Exercise prompt
Where does the word "carried" show up in the data? Please find each such line and copy it.

Input
====

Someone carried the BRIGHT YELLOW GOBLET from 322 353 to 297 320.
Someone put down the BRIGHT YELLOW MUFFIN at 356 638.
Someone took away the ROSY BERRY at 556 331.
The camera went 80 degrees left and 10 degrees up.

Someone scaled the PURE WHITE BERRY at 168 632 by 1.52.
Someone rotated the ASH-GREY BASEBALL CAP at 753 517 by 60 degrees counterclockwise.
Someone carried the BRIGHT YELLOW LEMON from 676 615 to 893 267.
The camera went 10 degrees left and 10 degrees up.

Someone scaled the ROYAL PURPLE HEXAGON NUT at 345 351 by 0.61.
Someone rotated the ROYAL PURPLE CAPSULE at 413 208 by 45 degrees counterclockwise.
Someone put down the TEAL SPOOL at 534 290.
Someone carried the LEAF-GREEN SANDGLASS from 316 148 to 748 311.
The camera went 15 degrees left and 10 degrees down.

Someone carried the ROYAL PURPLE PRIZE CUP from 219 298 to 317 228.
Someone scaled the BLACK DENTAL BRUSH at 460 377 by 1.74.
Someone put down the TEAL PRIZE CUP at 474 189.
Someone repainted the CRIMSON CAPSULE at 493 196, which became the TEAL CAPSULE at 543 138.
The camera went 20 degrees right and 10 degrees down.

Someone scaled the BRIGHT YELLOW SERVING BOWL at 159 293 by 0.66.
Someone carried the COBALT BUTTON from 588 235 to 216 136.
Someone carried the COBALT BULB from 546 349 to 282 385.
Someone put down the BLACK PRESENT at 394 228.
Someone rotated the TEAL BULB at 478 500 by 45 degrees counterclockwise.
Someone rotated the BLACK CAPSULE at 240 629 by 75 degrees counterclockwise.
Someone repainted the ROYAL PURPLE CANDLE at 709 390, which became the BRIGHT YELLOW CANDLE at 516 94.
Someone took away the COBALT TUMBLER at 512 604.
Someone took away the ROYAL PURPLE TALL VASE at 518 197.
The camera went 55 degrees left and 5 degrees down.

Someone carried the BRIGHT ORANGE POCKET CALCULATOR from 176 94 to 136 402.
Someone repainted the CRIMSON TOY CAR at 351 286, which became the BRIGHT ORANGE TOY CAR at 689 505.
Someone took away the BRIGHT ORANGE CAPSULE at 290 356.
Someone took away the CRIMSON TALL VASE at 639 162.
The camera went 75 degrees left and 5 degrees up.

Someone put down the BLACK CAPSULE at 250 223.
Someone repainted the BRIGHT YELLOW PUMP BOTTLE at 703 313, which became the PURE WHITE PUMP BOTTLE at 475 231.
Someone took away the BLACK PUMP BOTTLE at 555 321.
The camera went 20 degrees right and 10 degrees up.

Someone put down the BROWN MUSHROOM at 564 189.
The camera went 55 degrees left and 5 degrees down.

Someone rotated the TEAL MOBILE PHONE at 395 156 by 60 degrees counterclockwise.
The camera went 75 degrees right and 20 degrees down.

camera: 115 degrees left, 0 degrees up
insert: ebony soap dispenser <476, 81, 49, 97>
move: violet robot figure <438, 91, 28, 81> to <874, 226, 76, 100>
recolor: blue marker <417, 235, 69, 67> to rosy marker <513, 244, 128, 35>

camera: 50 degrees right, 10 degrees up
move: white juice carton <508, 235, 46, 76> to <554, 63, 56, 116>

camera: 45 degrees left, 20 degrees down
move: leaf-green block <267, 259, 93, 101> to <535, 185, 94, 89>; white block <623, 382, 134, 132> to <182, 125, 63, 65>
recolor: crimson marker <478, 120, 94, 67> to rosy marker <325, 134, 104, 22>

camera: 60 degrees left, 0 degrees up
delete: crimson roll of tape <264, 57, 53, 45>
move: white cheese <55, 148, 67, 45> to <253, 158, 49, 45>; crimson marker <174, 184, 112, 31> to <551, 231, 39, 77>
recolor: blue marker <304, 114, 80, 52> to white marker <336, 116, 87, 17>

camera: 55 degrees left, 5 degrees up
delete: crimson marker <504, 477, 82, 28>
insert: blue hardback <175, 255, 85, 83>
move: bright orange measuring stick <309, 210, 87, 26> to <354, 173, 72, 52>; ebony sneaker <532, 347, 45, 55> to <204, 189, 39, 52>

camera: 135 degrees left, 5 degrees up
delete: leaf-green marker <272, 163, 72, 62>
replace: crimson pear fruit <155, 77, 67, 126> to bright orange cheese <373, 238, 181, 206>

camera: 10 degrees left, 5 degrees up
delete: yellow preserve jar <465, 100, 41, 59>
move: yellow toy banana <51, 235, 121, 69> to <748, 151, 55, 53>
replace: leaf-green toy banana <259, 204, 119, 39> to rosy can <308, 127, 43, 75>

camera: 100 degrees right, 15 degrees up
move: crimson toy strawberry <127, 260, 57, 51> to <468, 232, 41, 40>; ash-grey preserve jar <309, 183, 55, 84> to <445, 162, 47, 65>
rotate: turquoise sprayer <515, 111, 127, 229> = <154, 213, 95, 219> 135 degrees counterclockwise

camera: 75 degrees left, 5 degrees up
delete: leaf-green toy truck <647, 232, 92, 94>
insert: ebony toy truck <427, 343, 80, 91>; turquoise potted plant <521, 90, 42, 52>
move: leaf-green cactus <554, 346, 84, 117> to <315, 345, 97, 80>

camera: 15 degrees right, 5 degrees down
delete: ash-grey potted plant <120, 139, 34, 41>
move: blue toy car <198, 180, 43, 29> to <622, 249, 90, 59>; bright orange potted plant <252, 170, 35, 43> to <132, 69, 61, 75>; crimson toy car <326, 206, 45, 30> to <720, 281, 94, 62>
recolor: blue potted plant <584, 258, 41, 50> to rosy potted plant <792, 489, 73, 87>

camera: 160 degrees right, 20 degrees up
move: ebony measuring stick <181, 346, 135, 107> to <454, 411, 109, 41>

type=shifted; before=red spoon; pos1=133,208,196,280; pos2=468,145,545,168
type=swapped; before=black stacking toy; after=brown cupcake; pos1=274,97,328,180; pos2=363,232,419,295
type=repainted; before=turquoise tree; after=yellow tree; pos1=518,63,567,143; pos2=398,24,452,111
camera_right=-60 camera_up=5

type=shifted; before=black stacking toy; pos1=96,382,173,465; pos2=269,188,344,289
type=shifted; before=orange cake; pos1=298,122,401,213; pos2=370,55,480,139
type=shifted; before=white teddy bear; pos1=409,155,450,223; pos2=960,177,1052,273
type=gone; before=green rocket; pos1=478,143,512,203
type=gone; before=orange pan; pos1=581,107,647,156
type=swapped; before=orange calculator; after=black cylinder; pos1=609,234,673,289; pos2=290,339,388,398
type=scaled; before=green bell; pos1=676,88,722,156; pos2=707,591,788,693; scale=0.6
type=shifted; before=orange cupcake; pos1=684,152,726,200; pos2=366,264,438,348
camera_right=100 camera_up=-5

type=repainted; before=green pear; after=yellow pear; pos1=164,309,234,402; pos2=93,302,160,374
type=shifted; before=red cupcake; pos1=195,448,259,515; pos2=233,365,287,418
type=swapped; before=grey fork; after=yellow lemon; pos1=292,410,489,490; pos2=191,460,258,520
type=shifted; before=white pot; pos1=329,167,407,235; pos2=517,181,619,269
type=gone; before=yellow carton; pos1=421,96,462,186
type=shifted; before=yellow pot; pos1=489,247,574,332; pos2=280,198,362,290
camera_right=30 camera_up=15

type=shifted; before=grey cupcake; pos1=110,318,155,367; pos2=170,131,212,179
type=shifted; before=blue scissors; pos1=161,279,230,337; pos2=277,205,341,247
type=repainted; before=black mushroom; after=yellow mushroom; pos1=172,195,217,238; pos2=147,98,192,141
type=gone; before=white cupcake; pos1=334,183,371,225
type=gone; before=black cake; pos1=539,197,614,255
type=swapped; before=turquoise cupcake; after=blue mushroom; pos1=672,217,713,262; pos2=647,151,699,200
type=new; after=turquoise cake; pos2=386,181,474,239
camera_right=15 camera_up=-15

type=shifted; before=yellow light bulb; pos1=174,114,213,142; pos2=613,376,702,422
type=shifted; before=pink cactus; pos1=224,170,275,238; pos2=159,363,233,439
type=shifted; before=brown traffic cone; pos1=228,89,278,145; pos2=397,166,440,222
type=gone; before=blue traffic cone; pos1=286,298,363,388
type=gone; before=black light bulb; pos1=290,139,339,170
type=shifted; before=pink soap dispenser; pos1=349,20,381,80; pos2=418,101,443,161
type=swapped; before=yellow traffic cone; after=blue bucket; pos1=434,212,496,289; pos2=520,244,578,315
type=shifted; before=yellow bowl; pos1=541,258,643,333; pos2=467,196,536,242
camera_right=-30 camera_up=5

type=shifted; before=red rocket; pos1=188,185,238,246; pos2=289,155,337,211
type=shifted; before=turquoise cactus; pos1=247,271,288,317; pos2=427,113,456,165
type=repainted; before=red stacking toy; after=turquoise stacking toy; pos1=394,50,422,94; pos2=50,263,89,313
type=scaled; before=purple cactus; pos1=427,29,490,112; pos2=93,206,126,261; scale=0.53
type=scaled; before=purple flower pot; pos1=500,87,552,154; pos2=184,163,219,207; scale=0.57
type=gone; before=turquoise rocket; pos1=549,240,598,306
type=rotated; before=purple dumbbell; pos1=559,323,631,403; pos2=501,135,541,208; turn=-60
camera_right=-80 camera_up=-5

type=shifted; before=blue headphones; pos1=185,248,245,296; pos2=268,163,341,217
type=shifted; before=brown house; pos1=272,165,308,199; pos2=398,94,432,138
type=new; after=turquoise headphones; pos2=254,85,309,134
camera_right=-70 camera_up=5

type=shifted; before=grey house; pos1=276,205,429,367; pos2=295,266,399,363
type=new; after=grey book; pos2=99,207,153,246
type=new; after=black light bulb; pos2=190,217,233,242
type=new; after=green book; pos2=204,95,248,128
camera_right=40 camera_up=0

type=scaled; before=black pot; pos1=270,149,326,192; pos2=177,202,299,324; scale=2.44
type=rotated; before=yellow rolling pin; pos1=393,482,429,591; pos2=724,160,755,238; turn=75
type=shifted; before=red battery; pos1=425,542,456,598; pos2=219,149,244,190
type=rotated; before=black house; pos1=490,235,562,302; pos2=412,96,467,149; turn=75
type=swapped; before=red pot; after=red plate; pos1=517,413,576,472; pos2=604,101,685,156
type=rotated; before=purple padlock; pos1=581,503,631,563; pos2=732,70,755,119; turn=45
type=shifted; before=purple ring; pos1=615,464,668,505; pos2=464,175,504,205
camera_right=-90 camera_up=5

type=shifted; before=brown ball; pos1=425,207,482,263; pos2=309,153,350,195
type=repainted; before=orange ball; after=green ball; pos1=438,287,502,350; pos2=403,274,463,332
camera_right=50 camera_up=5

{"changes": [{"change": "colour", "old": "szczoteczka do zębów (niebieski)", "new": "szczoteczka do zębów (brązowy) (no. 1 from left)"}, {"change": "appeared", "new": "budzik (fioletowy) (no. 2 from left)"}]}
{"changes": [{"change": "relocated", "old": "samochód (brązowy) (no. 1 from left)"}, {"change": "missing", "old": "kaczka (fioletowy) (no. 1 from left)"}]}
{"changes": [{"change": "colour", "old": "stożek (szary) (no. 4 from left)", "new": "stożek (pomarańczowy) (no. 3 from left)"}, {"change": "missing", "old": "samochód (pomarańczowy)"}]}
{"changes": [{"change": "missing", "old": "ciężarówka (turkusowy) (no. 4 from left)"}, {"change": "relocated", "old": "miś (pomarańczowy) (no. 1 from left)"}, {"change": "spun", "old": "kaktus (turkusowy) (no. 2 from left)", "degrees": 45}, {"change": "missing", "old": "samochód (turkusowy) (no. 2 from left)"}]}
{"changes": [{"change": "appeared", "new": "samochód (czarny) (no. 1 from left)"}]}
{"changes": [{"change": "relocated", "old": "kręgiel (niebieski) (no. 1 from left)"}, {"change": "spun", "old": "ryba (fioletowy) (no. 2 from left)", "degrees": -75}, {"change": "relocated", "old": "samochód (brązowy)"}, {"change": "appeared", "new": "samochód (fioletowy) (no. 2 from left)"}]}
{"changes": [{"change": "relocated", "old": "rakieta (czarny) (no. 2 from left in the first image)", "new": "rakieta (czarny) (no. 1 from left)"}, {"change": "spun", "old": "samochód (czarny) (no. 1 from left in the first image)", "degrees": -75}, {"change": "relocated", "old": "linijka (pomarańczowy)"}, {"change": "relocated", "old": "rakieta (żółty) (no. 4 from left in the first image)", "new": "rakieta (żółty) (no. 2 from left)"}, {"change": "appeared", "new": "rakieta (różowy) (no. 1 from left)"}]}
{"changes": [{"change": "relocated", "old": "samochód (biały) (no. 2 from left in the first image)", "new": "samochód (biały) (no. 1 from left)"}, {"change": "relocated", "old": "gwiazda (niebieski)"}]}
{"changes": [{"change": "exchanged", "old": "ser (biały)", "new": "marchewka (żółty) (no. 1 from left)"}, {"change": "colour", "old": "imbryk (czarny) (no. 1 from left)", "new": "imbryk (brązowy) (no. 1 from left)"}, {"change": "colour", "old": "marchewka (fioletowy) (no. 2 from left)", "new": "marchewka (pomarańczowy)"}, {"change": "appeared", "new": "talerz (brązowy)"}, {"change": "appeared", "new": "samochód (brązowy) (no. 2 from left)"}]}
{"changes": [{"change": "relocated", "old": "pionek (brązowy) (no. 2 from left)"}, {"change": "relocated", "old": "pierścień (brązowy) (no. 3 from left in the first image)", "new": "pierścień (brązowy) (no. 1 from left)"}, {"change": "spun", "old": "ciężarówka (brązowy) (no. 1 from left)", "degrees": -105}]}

====

The answer
Someone carried the BRIGHT YELLOW GOBLET from 322 353 to 297 320.
Someone carried the BRIGHT YELLOW LEMON from 676 615 to 893 267.
Someone carried the LEAF-GREEN SANDGLASS from 316 148 to 748 311.
Someone carried the ROYAL PURPLE PRIZE CUP from 219 298 to 317 228.
Someone carried the COBALT BUTTON from 588 235 to 216 136.
Someone carried the COBALT BULB from 546 349 to 282 385.
Someone carried the BRIGHT ORANGE POCKET CALCULATOR from 176 94 to 136 402.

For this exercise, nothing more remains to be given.